### RECORDS FOR THIS EXERCISE
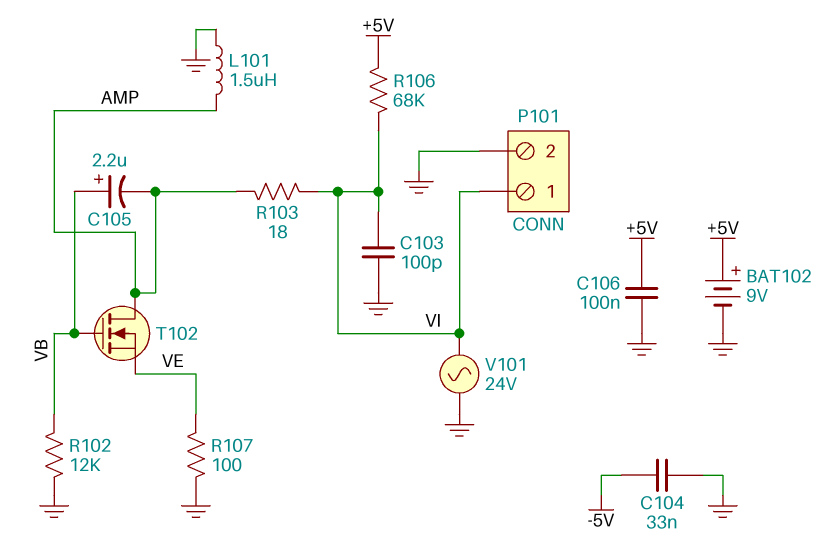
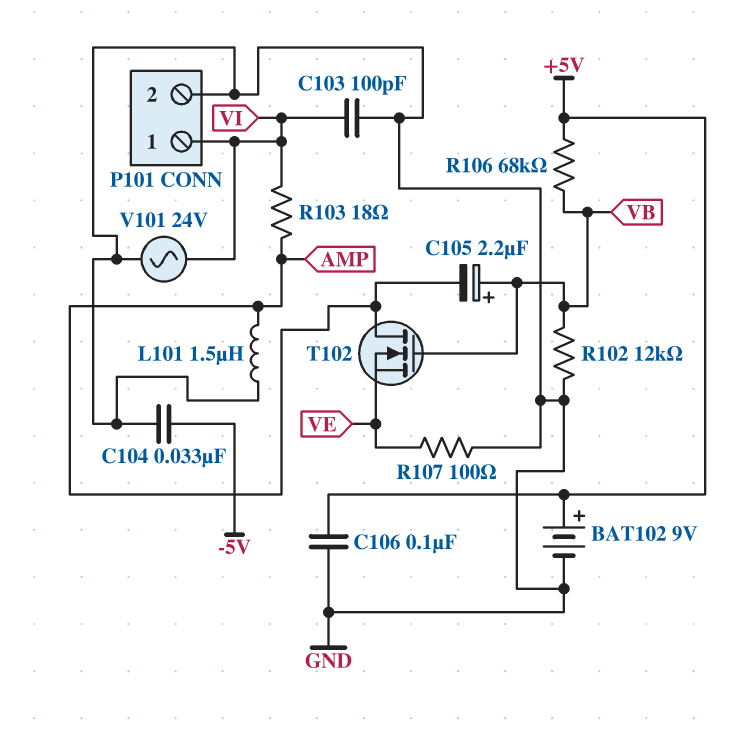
R106: 68k (+5V, VI) -> 68k (+5V, VB)

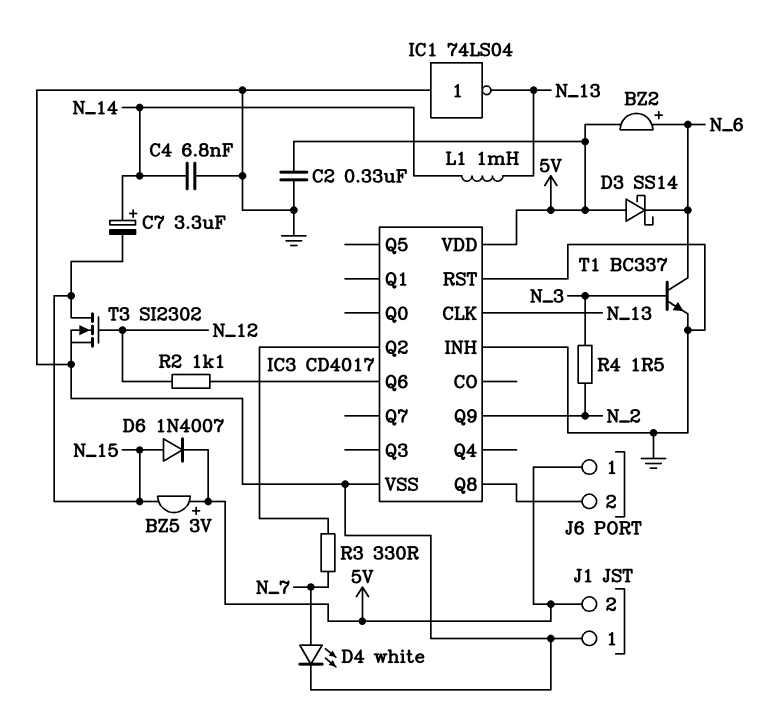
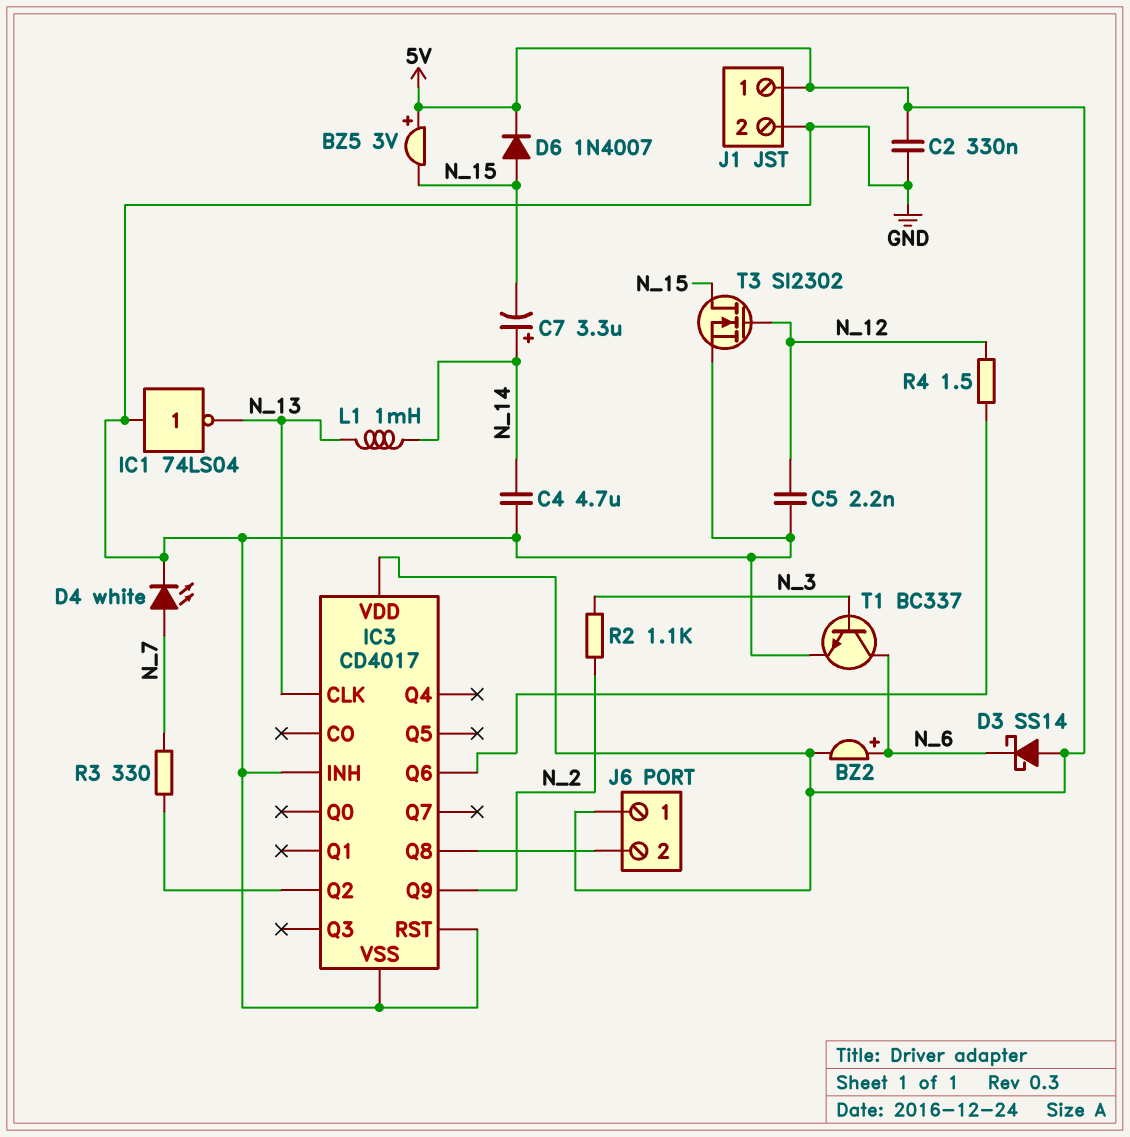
C4: 6.8nF (GND, N_14) -> 4.7uF (GND, N_14)
C5: none -> 2.2nF (GND, N_12)
J1 pin 1: GND -> 5V
J1 pin 2: 5V -> GND
R2: 1.1k (IC3/Q6, N_12) -> 1.1k (N_2, N_3)
R4: 1.5 (N_2, N_3) -> 1.5 (IC3/Q6, N_12)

### EXERCISE DETAILS
Reproduce, exactly and only, the lines running from the one with "C5: none -> 2.2nF (GND, N_12)" to the end of the listing above.

### SOLVED PROBLEM
C5: none -> 2.2nF (GND, N_12)
J1 pin 1: GND -> 5V
J1 pin 2: 5V -> GND
R2: 1.1k (IC3/Q6, N_12) -> 1.1k (N_2, N_3)
R4: 1.5 (N_2, N_3) -> 1.5 (IC3/Q6, N_12)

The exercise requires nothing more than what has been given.